==== Provided material
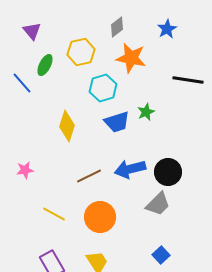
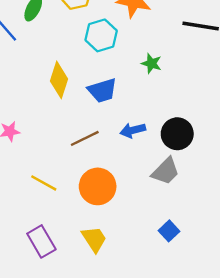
green star: (146, 112) -> (151, 64), turned -30
blue trapezoid: (117, 122) -> (102, 90), moved
blue arrow: (130, 169) -> (133, 130), size x0.7

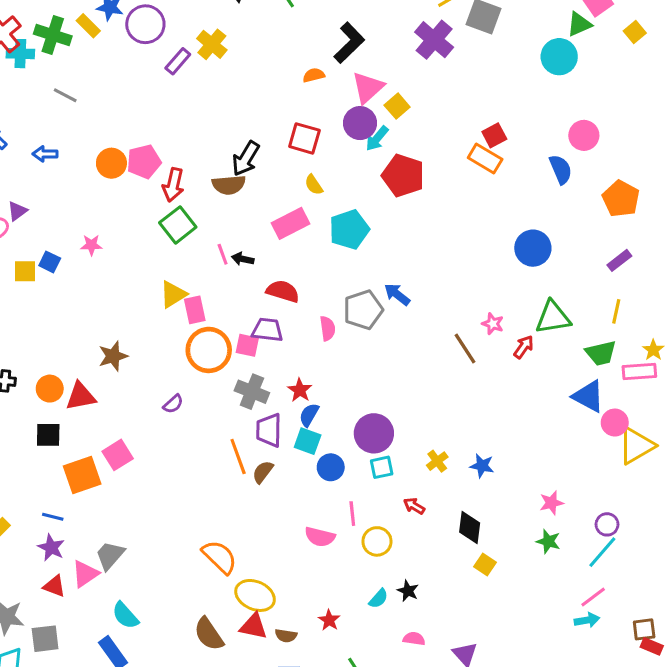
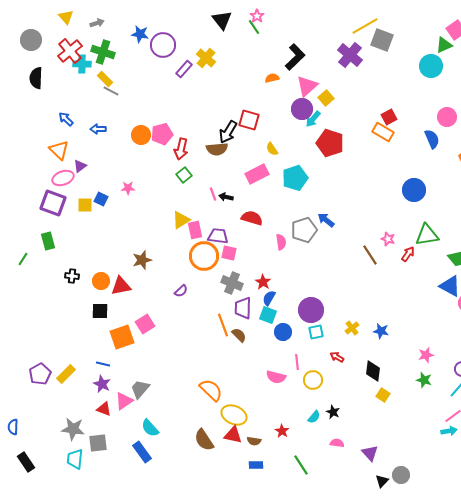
yellow rectangle: (88, 26) -> (105, 79), moved
red square: (304, 138) -> (249, 120), moved
green square: (178, 225) -> (184, 175), size x0.7
purple trapezoid: (267, 330) -> (218, 236), moved
brown semicircle: (263, 472) -> (239, 335), turned 98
========
Send back, unchanged, every line of the records from the one with "green square: (178, 225)" through the last.

green square: (178, 225) -> (184, 175), size x0.7
purple trapezoid: (267, 330) -> (218, 236), moved
brown semicircle: (263, 472) -> (239, 335), turned 98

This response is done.